[Opening Records supplied section]

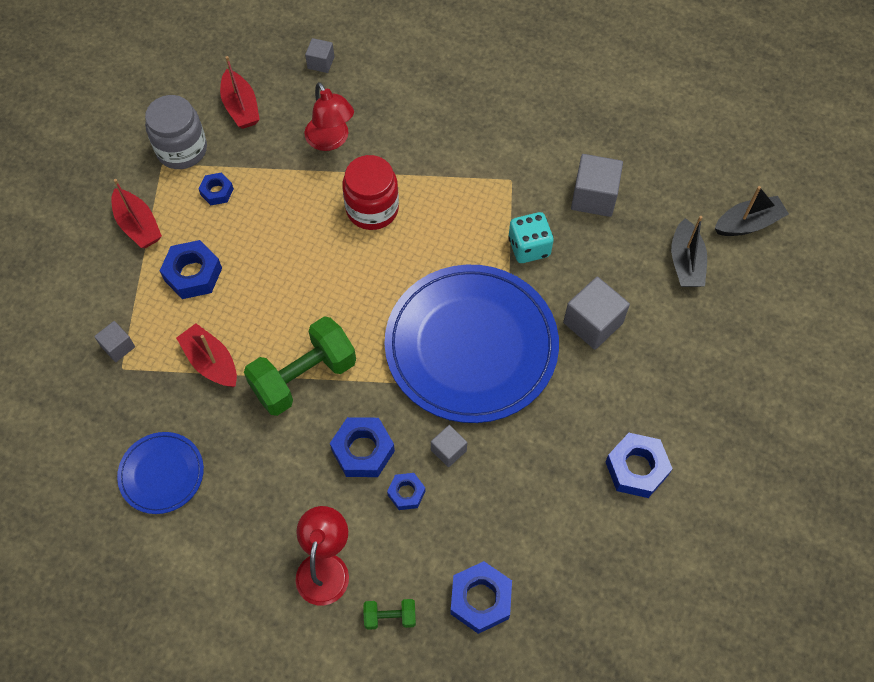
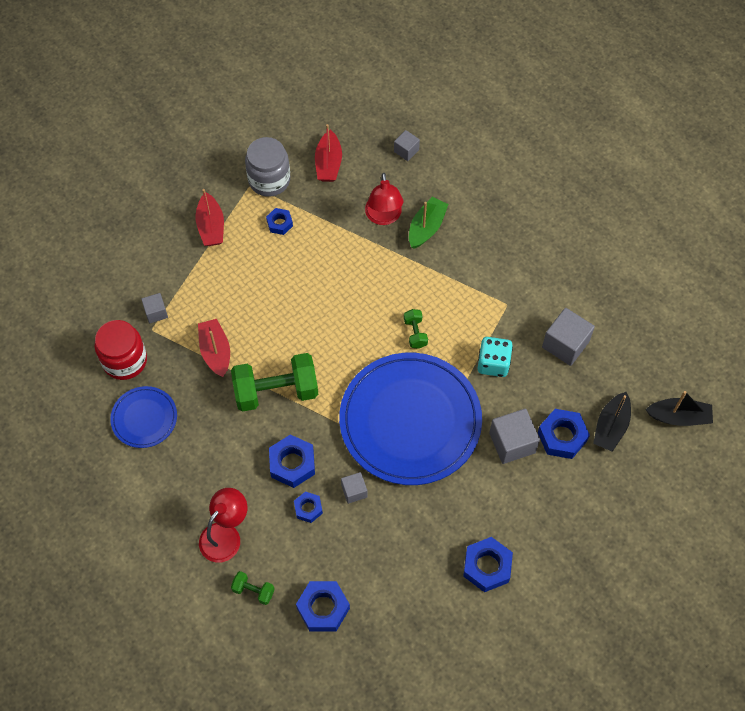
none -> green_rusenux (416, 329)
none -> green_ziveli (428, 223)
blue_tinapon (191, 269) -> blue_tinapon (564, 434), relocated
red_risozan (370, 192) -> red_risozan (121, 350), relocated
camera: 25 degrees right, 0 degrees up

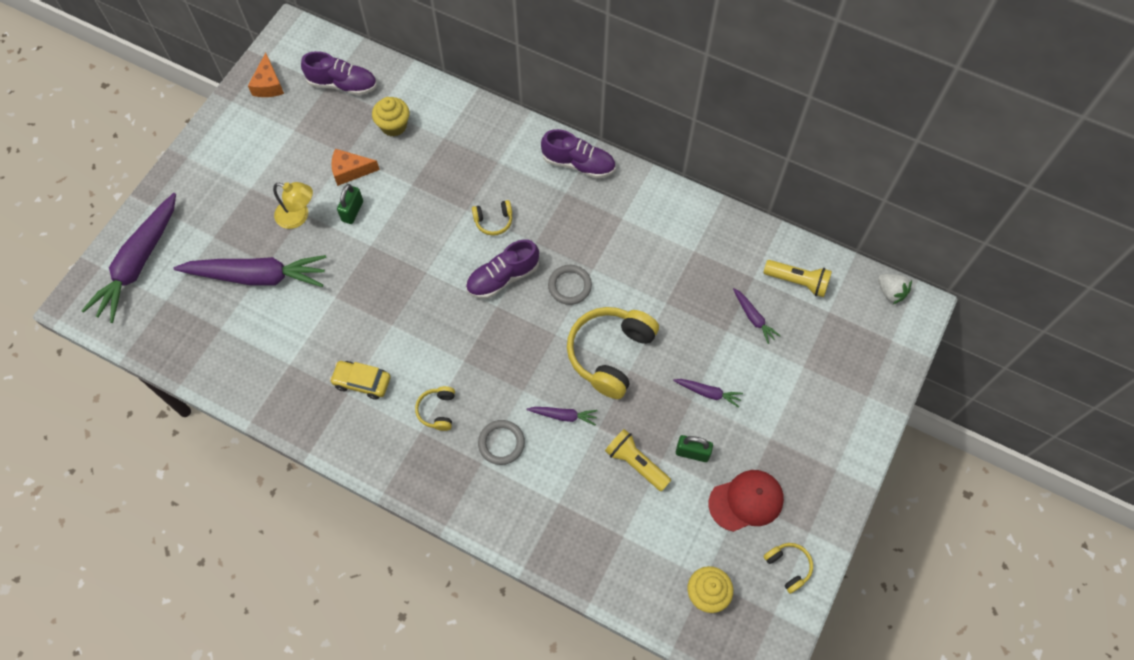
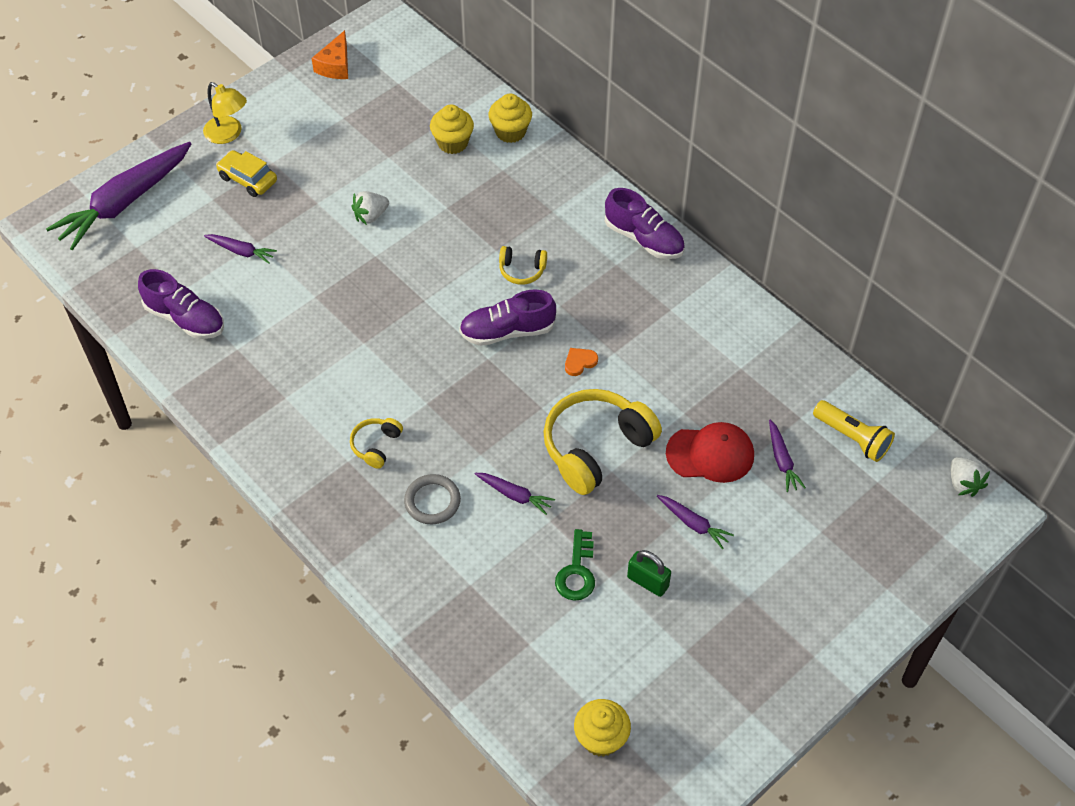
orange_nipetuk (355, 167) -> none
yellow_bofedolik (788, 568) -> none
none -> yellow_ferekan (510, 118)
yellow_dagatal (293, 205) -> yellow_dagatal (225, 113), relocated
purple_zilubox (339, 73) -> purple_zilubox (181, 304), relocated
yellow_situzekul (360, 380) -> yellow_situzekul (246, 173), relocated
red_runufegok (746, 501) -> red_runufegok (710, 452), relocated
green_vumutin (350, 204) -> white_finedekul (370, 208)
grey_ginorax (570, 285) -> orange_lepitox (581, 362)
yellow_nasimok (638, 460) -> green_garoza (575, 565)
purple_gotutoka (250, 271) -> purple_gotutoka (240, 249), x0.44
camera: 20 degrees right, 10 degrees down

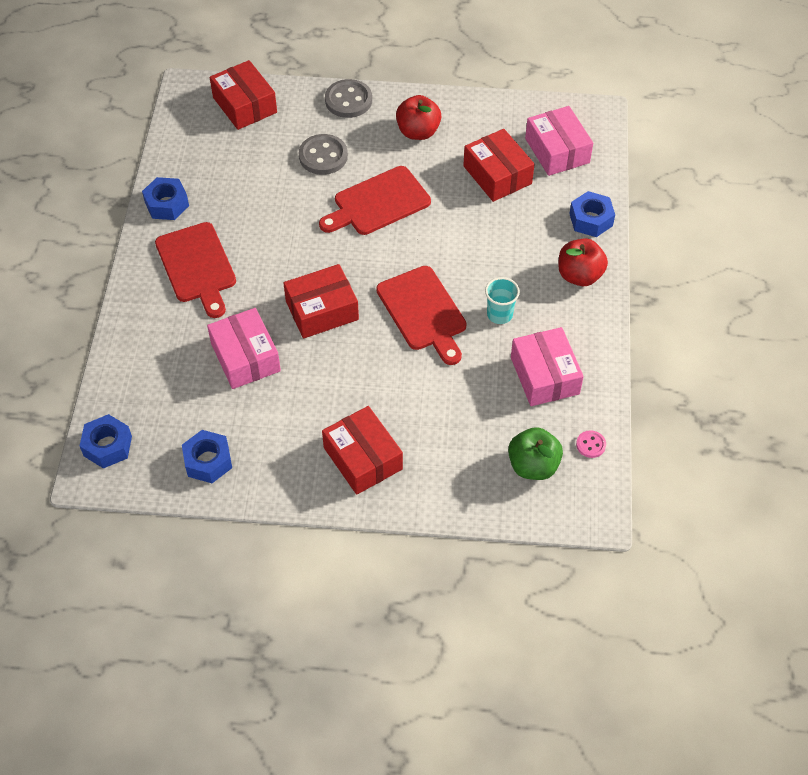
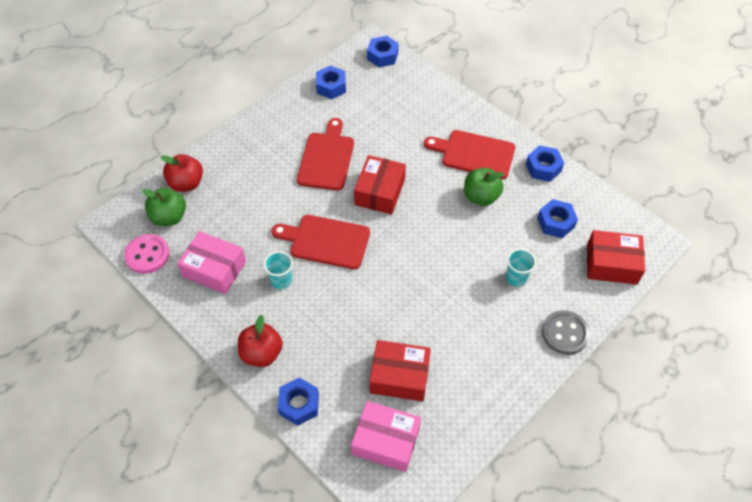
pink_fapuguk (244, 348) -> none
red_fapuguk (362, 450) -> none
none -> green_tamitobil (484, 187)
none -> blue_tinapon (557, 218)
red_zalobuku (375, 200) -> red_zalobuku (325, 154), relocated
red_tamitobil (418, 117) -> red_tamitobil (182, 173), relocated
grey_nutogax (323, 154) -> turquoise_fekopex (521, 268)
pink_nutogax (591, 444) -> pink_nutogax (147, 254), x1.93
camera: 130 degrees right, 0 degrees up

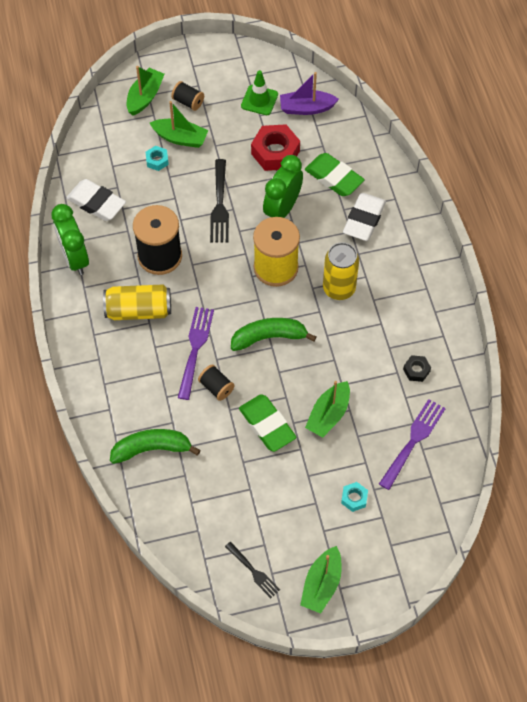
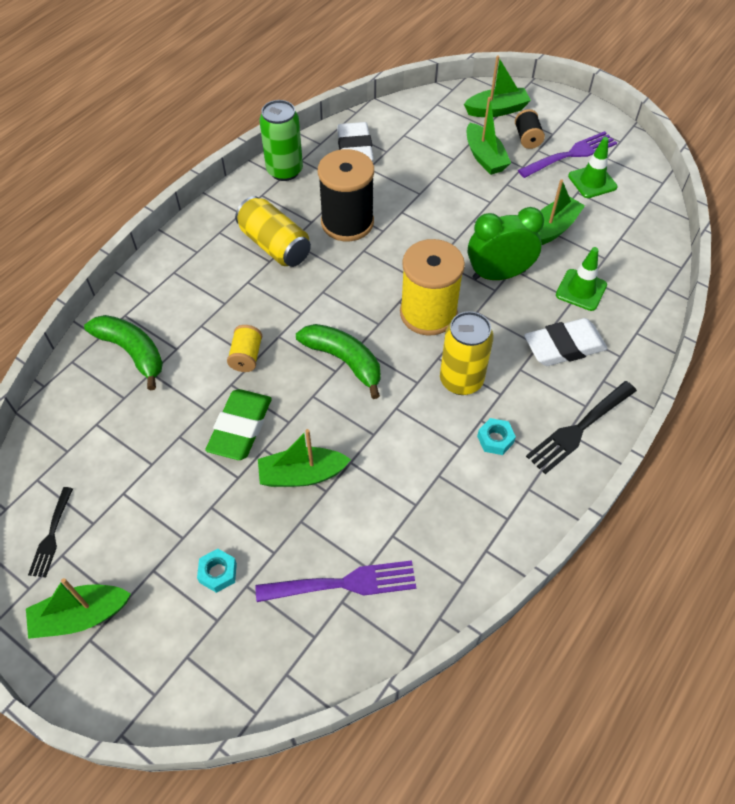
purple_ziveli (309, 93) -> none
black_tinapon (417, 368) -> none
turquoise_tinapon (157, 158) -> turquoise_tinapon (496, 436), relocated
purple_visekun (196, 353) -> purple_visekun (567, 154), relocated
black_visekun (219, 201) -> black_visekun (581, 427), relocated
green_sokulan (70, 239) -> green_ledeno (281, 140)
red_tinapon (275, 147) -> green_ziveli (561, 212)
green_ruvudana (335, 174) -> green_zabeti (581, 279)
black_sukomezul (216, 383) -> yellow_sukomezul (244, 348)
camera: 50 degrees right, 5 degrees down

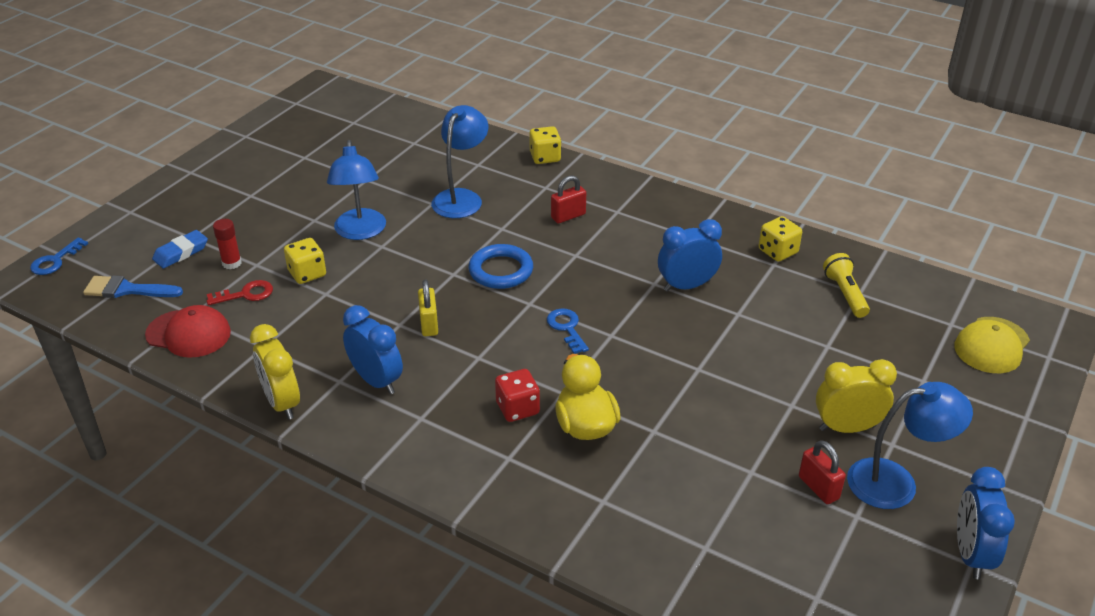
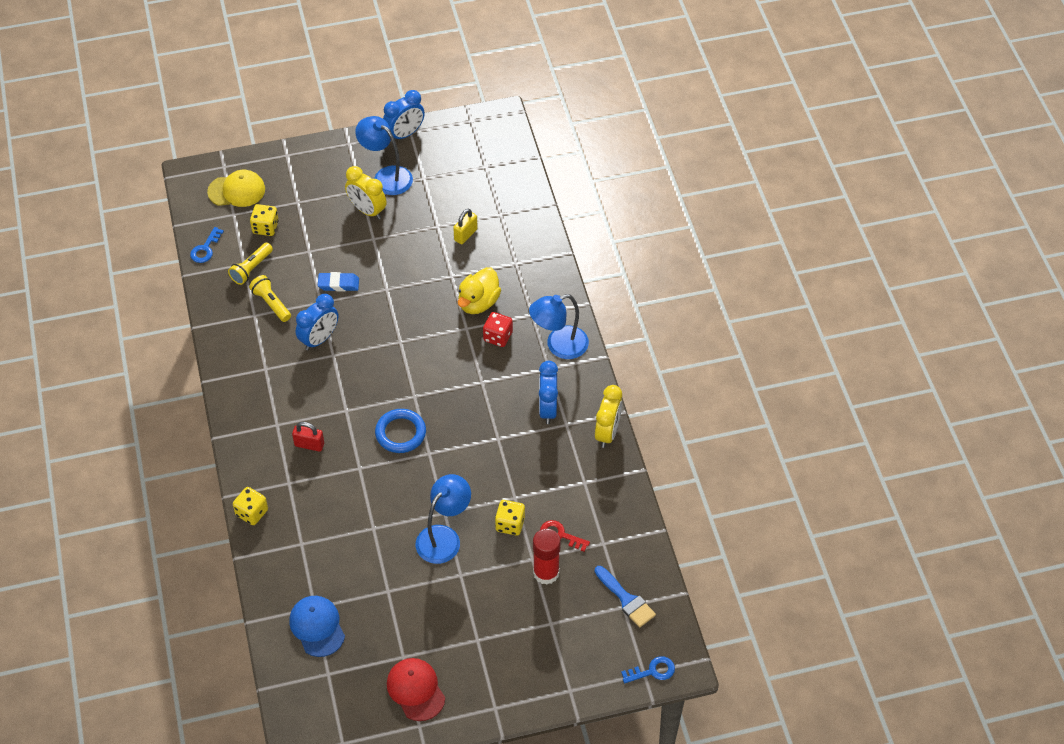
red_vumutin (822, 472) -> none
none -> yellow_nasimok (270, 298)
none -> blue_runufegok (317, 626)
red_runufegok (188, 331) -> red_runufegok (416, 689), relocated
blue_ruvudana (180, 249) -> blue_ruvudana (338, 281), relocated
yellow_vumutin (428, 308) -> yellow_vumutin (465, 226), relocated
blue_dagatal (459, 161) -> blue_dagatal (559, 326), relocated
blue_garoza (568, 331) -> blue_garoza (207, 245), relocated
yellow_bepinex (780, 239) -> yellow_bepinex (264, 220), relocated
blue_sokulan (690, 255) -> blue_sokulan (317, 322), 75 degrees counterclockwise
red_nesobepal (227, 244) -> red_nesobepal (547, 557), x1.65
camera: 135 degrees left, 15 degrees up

[Closing Records supplied section]

== What is needed ==
For this exercise, write out the listing verbatim and leave every image out.

== Answer to this exercise ==
none -> green_rusenux (416, 329)
none -> green_ziveli (428, 223)
blue_tinapon (191, 269) -> blue_tinapon (564, 434), relocated
red_risozan (370, 192) -> red_risozan (121, 350), relocated
camera: 25 degrees right, 0 degrees up

orange_nipetuk (355, 167) -> none
yellow_bofedolik (788, 568) -> none
none -> yellow_ferekan (510, 118)
yellow_dagatal (293, 205) -> yellow_dagatal (225, 113), relocated
purple_zilubox (339, 73) -> purple_zilubox (181, 304), relocated
yellow_situzekul (360, 380) -> yellow_situzekul (246, 173), relocated
red_runufegok (746, 501) -> red_runufegok (710, 452), relocated
green_vumutin (350, 204) -> white_finedekul (370, 208)
grey_ginorax (570, 285) -> orange_lepitox (581, 362)
yellow_nasimok (638, 460) -> green_garoza (575, 565)
purple_gotutoka (250, 271) -> purple_gotutoka (240, 249), x0.44
camera: 20 degrees right, 10 degrees down

pink_fapuguk (244, 348) -> none
red_fapuguk (362, 450) -> none
none -> green_tamitobil (484, 187)
none -> blue_tinapon (557, 218)
red_zalobuku (375, 200) -> red_zalobuku (325, 154), relocated
red_tamitobil (418, 117) -> red_tamitobil (182, 173), relocated
grey_nutogax (323, 154) -> turquoise_fekopex (521, 268)
pink_nutogax (591, 444) -> pink_nutogax (147, 254), x1.93
camera: 130 degrees right, 0 degrees up

purple_ziveli (309, 93) -> none
black_tinapon (417, 368) -> none
turquoise_tinapon (157, 158) -> turquoise_tinapon (496, 436), relocated
purple_visekun (196, 353) -> purple_visekun (567, 154), relocated
black_visekun (219, 201) -> black_visekun (581, 427), relocated
green_sokulan (70, 239) -> green_ledeno (281, 140)
red_tinapon (275, 147) -> green_ziveli (561, 212)
green_ruvudana (335, 174) -> green_zabeti (581, 279)
black_sukomezul (216, 383) -> yellow_sukomezul (244, 348)
camera: 50 degrees right, 5 degrees down

red_vumutin (822, 472) -> none
none -> yellow_nasimok (270, 298)
none -> blue_runufegok (317, 626)
red_runufegok (188, 331) -> red_runufegok (416, 689), relocated
blue_ruvudana (180, 249) -> blue_ruvudana (338, 281), relocated
yellow_vumutin (428, 308) -> yellow_vumutin (465, 226), relocated
blue_dagatal (459, 161) -> blue_dagatal (559, 326), relocated
blue_garoza (568, 331) -> blue_garoza (207, 245), relocated
yellow_bepinex (780, 239) -> yellow_bepinex (264, 220), relocated
blue_sokulan (690, 255) -> blue_sokulan (317, 322), 75 degrees counterclockwise
red_nesobepal (227, 244) -> red_nesobepal (547, 557), x1.65
camera: 135 degrees left, 15 degrees up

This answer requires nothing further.